### Exercise instructions
As the answer, give a copy of each line below that includes the word "pink".

### Records supplied
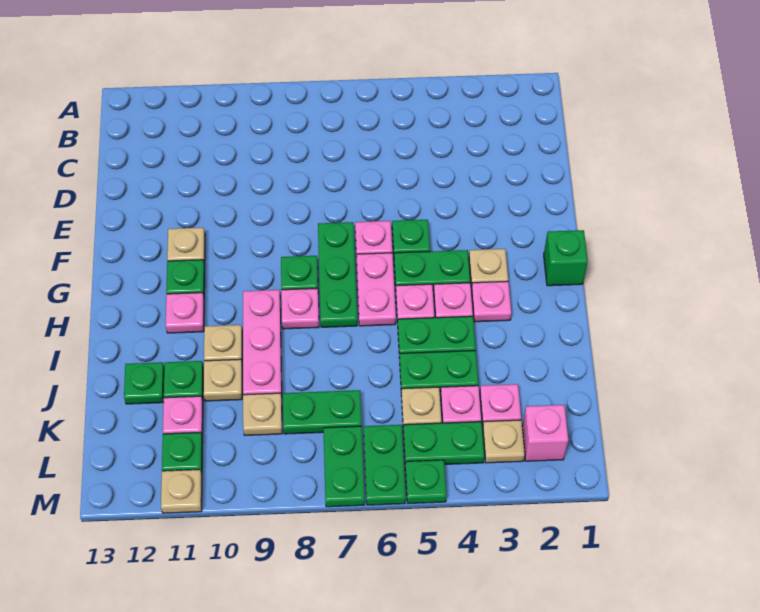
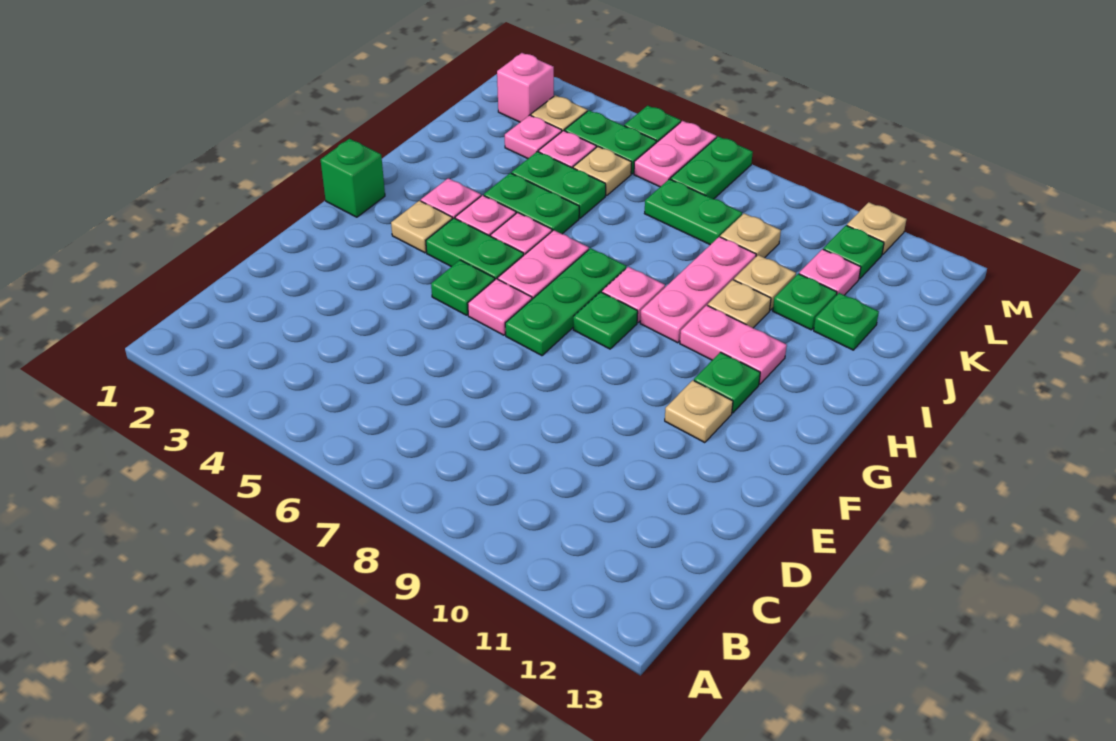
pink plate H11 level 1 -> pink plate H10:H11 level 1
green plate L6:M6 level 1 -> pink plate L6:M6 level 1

==

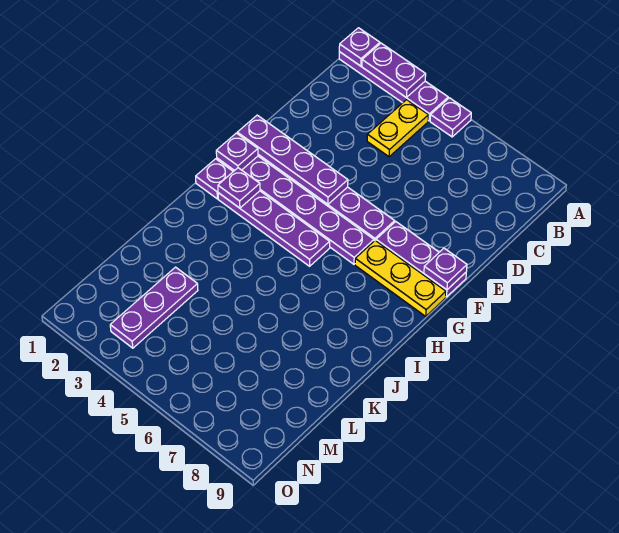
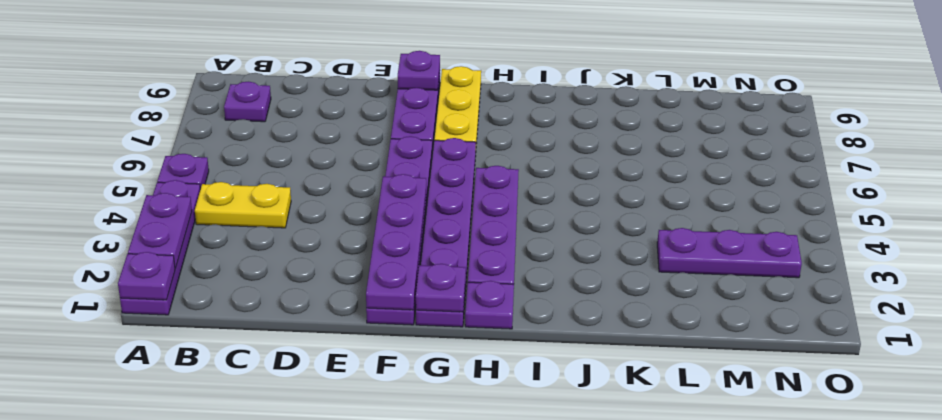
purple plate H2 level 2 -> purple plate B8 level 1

### Answer box
pink plate H11 level 1 -> pink plate H10:H11 level 1
green plate L6:M6 level 1 -> pink plate L6:M6 level 1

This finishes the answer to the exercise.